---------- Source data
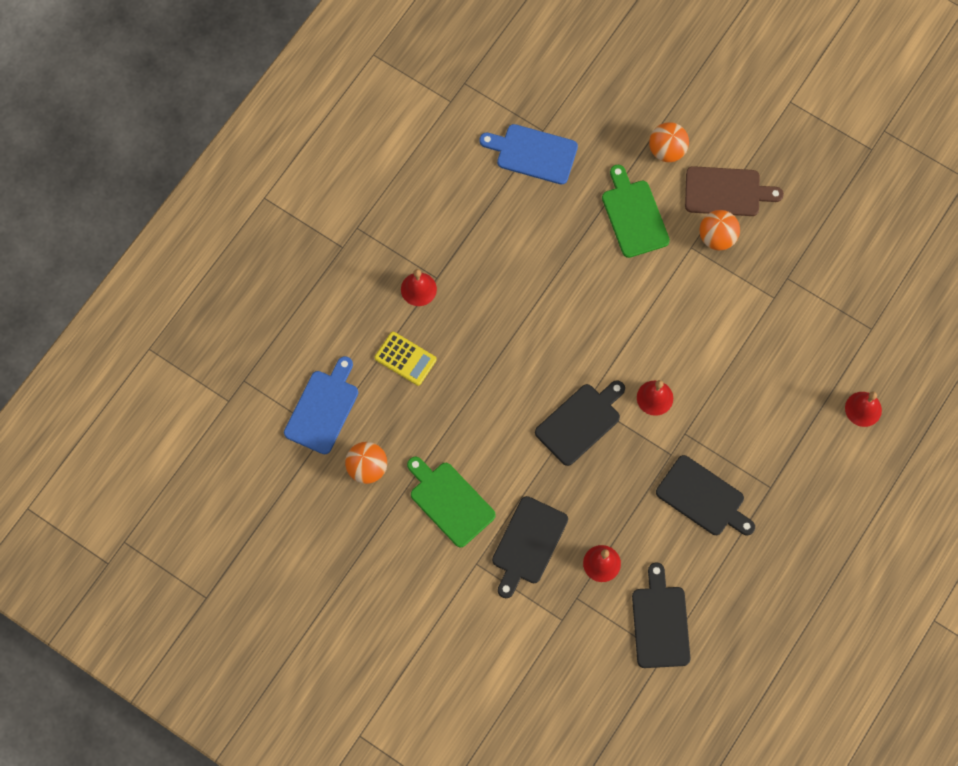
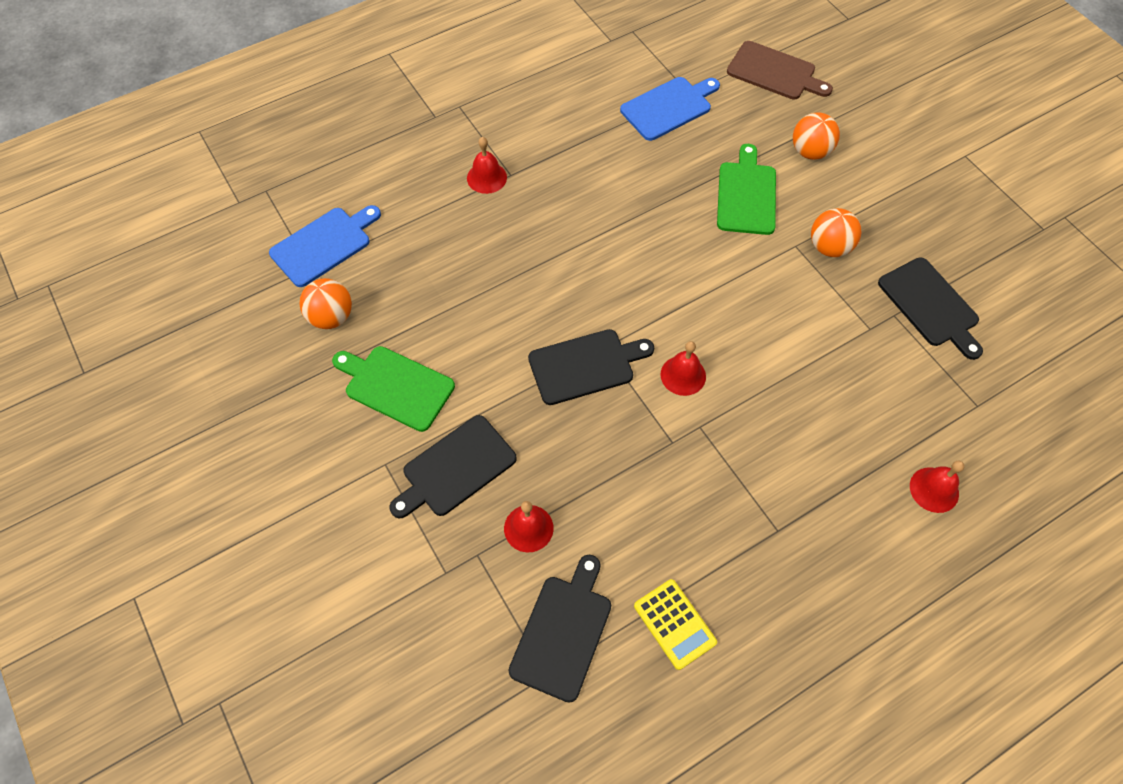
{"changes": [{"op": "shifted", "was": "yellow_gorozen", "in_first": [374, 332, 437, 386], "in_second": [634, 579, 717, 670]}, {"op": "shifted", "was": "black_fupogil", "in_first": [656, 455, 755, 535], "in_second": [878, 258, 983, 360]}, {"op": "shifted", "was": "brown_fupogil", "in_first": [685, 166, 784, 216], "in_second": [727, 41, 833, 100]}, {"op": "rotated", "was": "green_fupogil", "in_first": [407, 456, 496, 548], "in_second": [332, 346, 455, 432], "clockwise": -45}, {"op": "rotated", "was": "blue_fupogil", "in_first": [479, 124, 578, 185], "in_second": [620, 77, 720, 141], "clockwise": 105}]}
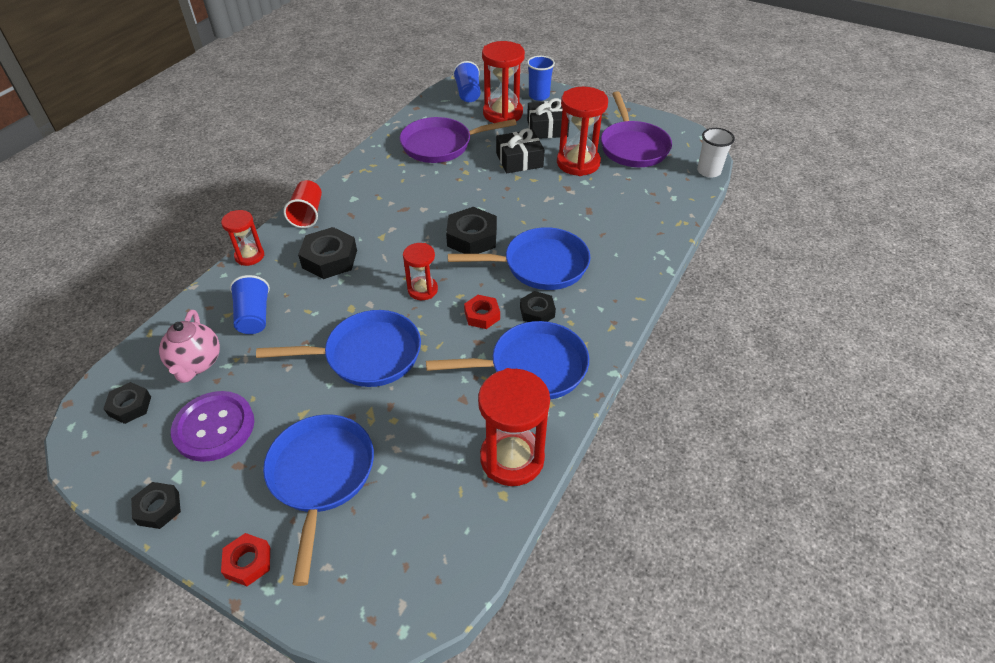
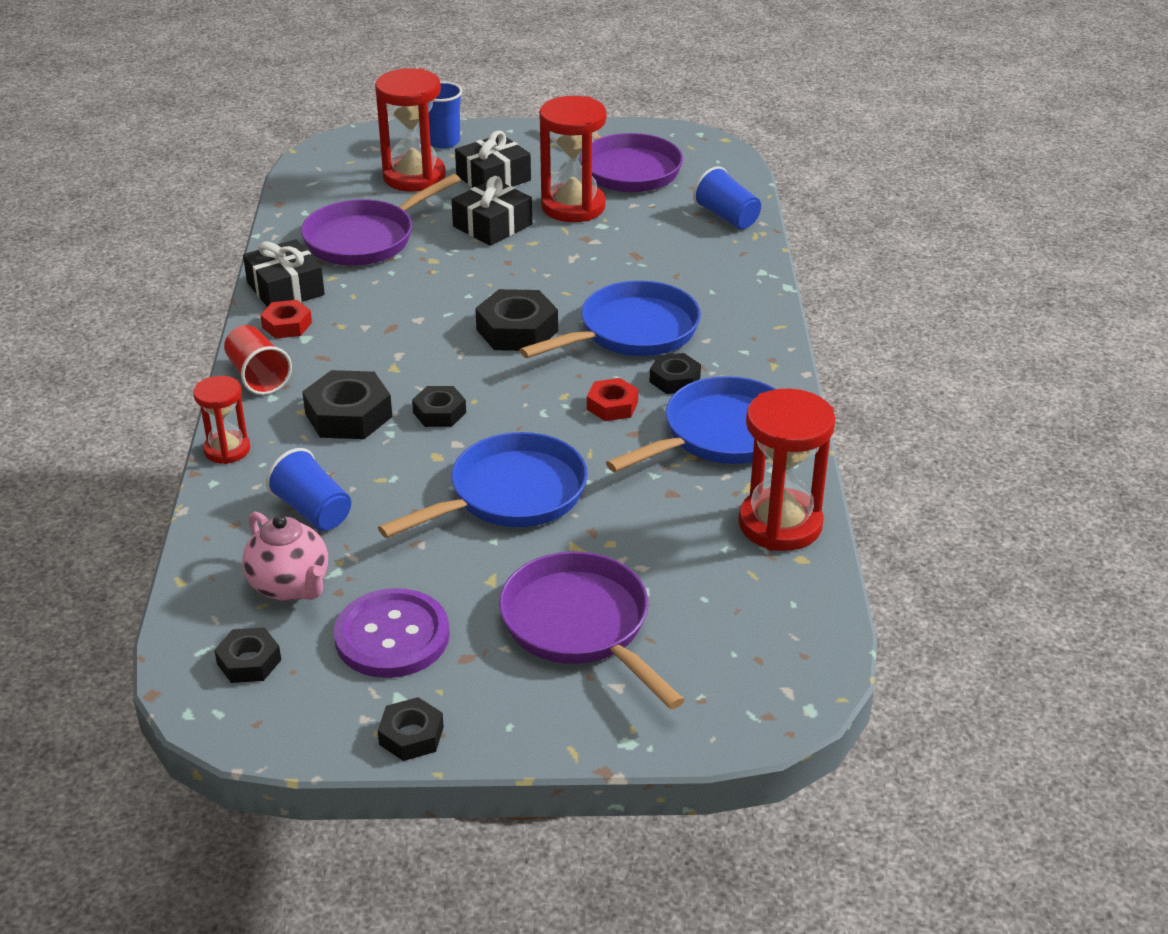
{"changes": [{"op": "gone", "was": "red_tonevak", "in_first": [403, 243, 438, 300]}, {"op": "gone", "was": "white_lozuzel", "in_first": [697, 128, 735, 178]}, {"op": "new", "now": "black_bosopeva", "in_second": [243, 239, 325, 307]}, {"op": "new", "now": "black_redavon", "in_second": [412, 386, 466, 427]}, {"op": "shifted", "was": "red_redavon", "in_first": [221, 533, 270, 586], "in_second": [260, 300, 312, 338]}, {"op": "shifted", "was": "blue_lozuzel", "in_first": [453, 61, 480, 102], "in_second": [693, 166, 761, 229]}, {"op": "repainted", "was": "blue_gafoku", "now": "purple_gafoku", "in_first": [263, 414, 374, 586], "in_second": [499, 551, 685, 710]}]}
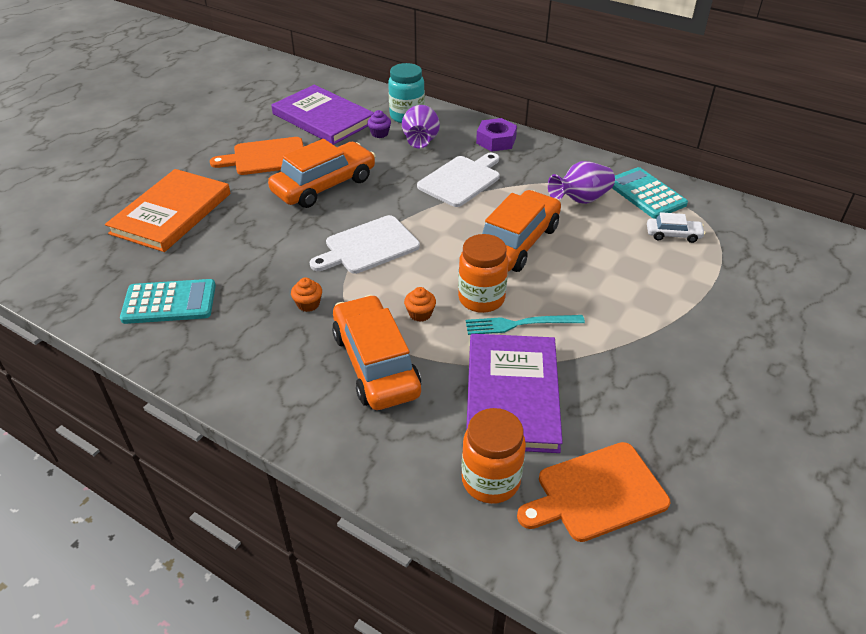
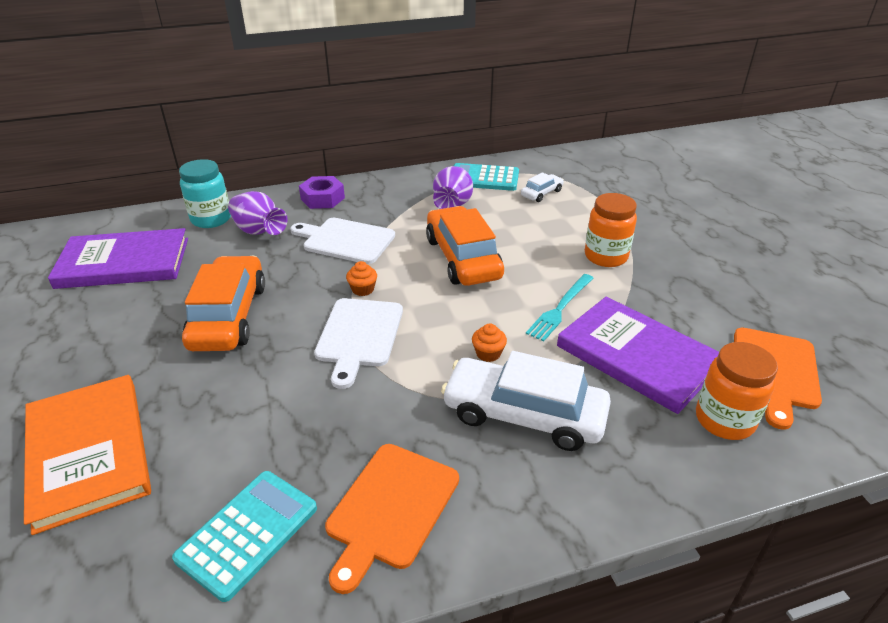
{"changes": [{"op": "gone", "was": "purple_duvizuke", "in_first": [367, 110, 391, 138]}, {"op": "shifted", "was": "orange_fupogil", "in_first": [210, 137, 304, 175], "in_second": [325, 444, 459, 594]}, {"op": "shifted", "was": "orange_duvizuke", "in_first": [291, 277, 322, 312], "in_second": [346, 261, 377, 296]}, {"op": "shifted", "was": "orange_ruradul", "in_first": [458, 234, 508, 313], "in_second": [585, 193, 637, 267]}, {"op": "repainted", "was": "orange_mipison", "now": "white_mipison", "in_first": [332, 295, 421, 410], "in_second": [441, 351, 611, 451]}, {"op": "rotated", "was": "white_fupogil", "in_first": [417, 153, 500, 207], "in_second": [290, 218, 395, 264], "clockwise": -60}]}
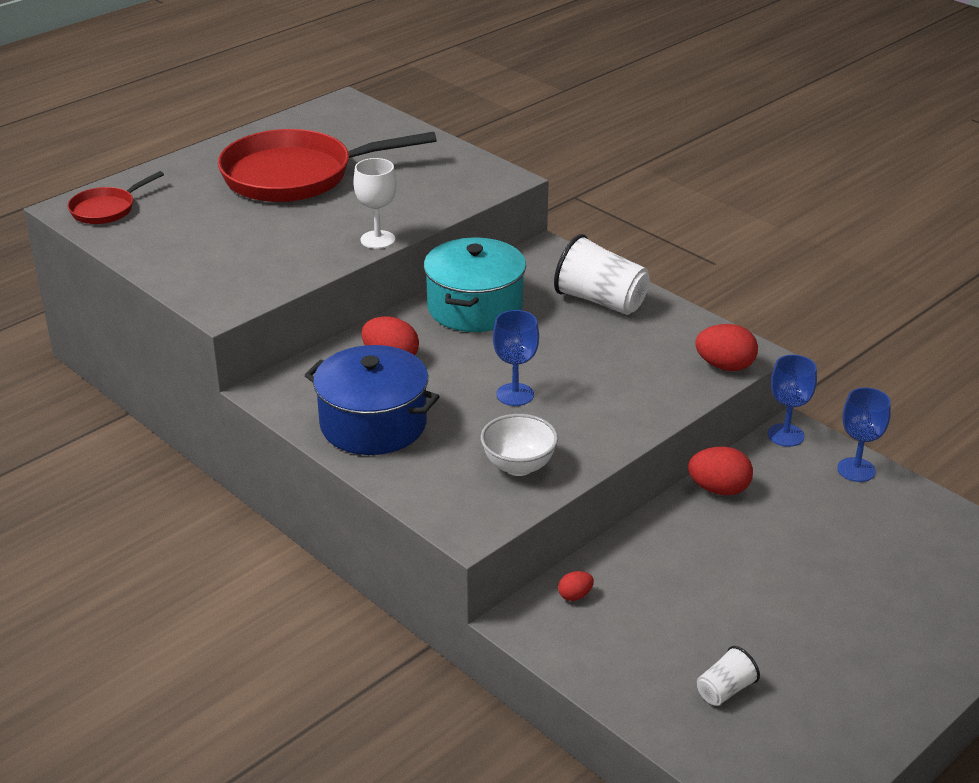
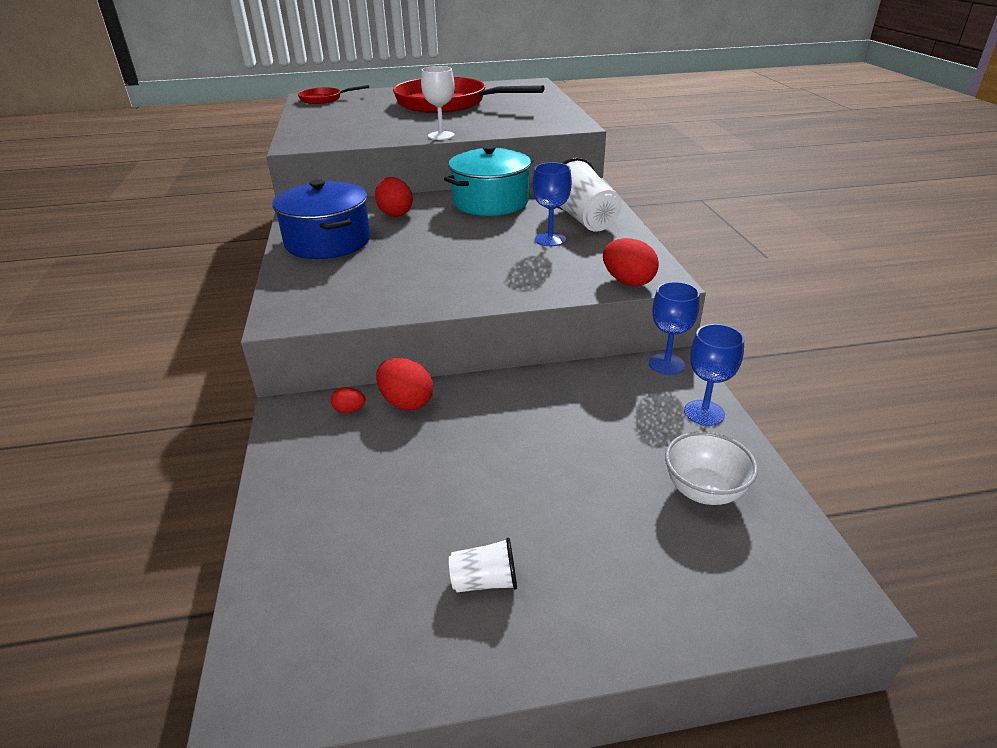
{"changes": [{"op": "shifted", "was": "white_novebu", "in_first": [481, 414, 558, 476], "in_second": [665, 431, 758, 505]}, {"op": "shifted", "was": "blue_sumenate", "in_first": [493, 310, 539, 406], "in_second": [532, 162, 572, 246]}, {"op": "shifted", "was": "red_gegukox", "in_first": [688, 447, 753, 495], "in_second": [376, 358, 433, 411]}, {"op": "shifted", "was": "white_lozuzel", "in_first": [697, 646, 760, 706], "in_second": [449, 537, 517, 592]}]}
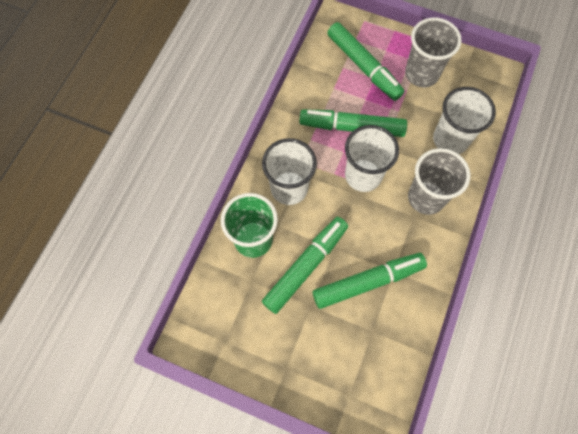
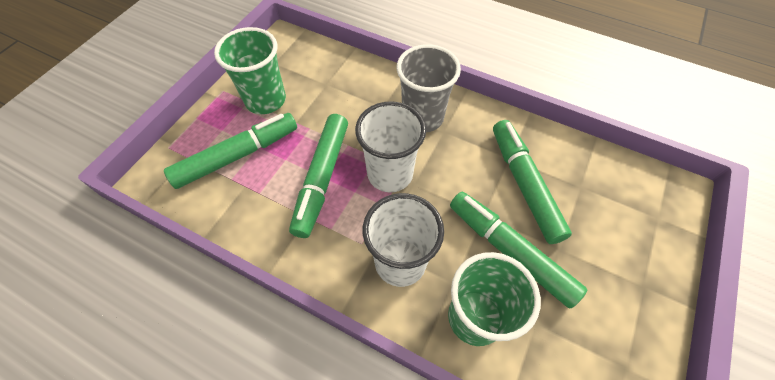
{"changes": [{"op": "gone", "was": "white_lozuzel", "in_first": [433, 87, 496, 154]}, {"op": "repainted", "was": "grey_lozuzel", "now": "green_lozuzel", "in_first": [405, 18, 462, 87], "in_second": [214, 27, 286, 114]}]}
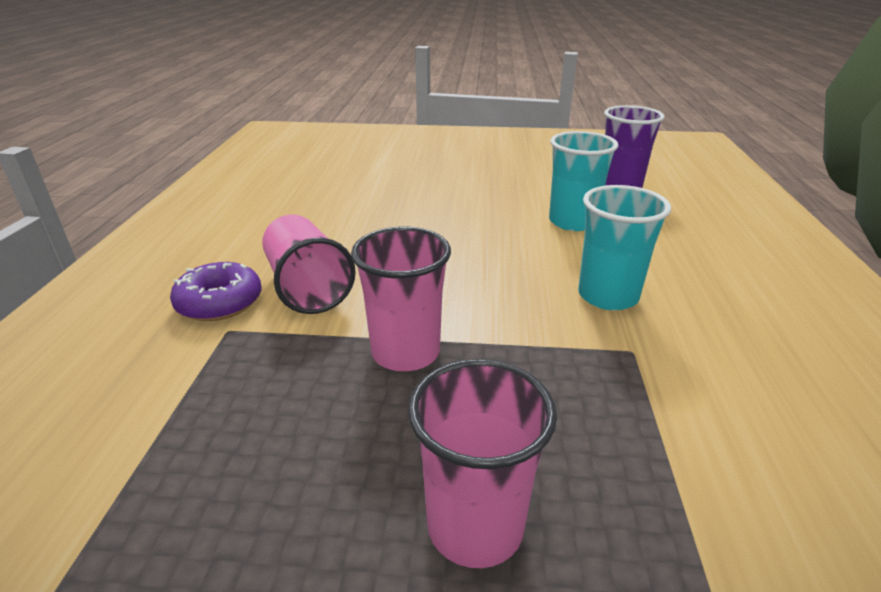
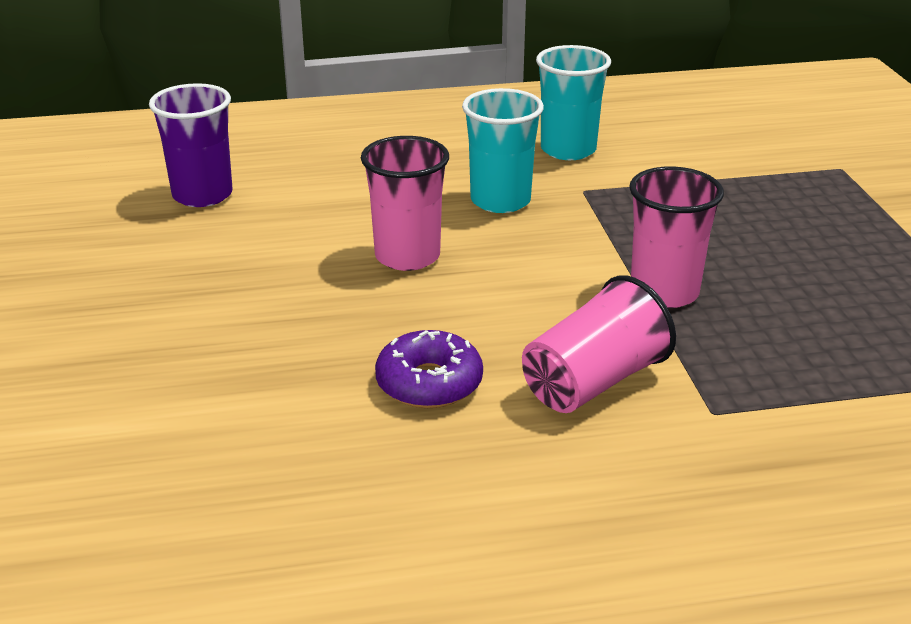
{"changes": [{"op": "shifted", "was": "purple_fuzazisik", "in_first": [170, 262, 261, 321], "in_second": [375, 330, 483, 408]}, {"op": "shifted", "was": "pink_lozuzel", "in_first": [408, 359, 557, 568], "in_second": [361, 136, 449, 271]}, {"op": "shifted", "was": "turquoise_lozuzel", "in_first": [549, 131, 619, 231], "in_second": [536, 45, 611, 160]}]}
--------------------
* [Exercise brief]
Please set down the data above exactly as given, leaving every picture out.

* [Response for this exercise]
{"changes": [{"op": "shifted", "was": "yellow_gorozen", "in_first": [374, 332, 437, 386], "in_second": [634, 579, 717, 670]}, {"op": "shifted", "was": "black_fupogil", "in_first": [656, 455, 755, 535], "in_second": [878, 258, 983, 360]}, {"op": "shifted", "was": "brown_fupogil", "in_first": [685, 166, 784, 216], "in_second": [727, 41, 833, 100]}, {"op": "rotated", "was": "green_fupogil", "in_first": [407, 456, 496, 548], "in_second": [332, 346, 455, 432], "clockwise": -45}, {"op": "rotated", "was": "blue_fupogil", "in_first": [479, 124, 578, 185], "in_second": [620, 77, 720, 141], "clockwise": 105}]}
{"changes": [{"op": "gone", "was": "red_tonevak", "in_first": [403, 243, 438, 300]}, {"op": "gone", "was": "white_lozuzel", "in_first": [697, 128, 735, 178]}, {"op": "new", "now": "black_bosopeva", "in_second": [243, 239, 325, 307]}, {"op": "new", "now": "black_redavon", "in_second": [412, 386, 466, 427]}, {"op": "shifted", "was": "red_redavon", "in_first": [221, 533, 270, 586], "in_second": [260, 300, 312, 338]}, {"op": "shifted", "was": "blue_lozuzel", "in_first": [453, 61, 480, 102], "in_second": [693, 166, 761, 229]}, {"op": "repainted", "was": "blue_gafoku", "now": "purple_gafoku", "in_first": [263, 414, 374, 586], "in_second": [499, 551, 685, 710]}]}
{"changes": [{"op": "gone", "was": "purple_duvizuke", "in_first": [367, 110, 391, 138]}, {"op": "shifted", "was": "orange_fupogil", "in_first": [210, 137, 304, 175], "in_second": [325, 444, 459, 594]}, {"op": "shifted", "was": "orange_duvizuke", "in_first": [291, 277, 322, 312], "in_second": [346, 261, 377, 296]}, {"op": "shifted", "was": "orange_ruradul", "in_first": [458, 234, 508, 313], "in_second": [585, 193, 637, 267]}, {"op": "repainted", "was": "orange_mipison", "now": "white_mipison", "in_first": [332, 295, 421, 410], "in_second": [441, 351, 611, 451]}, {"op": "rotated", "was": "white_fupogil", "in_first": [417, 153, 500, 207], "in_second": [290, 218, 395, 264], "clockwise": -60}]}
{"changes": [{"op": "shifted", "was": "white_novebu", "in_first": [481, 414, 558, 476], "in_second": [665, 431, 758, 505]}, {"op": "shifted", "was": "blue_sumenate", "in_first": [493, 310, 539, 406], "in_second": [532, 162, 572, 246]}, {"op": "shifted", "was": "red_gegukox", "in_first": [688, 447, 753, 495], "in_second": [376, 358, 433, 411]}, {"op": "shifted", "was": "white_lozuzel", "in_first": [697, 646, 760, 706], "in_second": [449, 537, 517, 592]}]}
{"changes": [{"op": "gone", "was": "white_lozuzel", "in_first": [433, 87, 496, 154]}, {"op": "repainted", "was": "grey_lozuzel", "now": "green_lozuzel", "in_first": [405, 18, 462, 87], "in_second": [214, 27, 286, 114]}]}
{"changes": [{"op": "shifted", "was": "purple_fuzazisik", "in_first": [170, 262, 261, 321], "in_second": [375, 330, 483, 408]}, {"op": "shifted", "was": "pink_lozuzel", "in_first": [408, 359, 557, 568], "in_second": [361, 136, 449, 271]}, {"op": "shifted", "was": "turquoise_lozuzel", "in_first": [549, 131, 619, 231], "in_second": [536, 45, 611, 160]}]}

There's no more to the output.